> _INPUT MATERIAL_:
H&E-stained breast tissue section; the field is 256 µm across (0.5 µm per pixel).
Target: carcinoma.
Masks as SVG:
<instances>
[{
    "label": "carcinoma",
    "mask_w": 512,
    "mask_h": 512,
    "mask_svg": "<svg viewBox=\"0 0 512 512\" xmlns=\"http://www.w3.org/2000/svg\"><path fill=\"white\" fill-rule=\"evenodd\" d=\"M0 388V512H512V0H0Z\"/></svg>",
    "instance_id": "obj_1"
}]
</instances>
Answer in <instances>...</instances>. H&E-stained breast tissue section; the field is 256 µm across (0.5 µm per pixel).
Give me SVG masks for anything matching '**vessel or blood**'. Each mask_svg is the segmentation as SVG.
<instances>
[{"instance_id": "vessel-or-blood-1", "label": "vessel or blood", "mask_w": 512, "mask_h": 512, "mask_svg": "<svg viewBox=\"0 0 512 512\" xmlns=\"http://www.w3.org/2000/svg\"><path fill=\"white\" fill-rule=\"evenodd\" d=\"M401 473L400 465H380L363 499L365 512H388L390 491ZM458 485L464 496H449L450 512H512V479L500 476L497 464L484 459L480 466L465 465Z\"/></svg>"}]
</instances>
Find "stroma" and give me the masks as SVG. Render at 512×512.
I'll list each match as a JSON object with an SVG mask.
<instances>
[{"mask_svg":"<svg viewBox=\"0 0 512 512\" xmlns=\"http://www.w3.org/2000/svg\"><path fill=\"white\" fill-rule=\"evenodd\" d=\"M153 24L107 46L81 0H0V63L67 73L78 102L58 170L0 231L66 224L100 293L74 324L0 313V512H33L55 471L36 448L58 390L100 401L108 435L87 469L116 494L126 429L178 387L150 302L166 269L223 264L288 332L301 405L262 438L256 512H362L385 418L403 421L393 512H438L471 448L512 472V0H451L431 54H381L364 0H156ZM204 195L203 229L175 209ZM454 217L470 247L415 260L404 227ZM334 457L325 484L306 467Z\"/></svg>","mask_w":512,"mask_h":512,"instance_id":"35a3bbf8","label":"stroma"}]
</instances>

> _PROBLEM REQUIREMENTS_:
From the line with "Render at 512×512." to the last line of the material, give every line again exactly, and only those lines.

> _REPLY TO THE EXERCISE_:
Find "stroma" and give me the masks as SVG. Render at 512×512.
I'll list each match as a JSON object with an SVG mask.
<instances>
[{"mask_svg":"<svg viewBox=\"0 0 512 512\" xmlns=\"http://www.w3.org/2000/svg\"><path fill=\"white\" fill-rule=\"evenodd\" d=\"M153 24L107 46L81 0H0V63L67 73L78 102L58 170L0 231L66 224L100 293L74 324L0 313V512H33L55 471L36 448L58 390L100 401L108 435L87 469L116 494L126 429L178 387L150 302L166 269L223 264L288 332L301 405L262 438L256 512H362L385 418L403 421L393 512H438L471 448L512 472V0H451L431 54H381L364 0H156ZM204 195L203 229L175 209ZM454 217L470 247L415 260L404 227ZM334 457L325 484L306 467Z\"/></svg>","mask_w":512,"mask_h":512,"instance_id":"35a3bbf8","label":"stroma"}]
</instances>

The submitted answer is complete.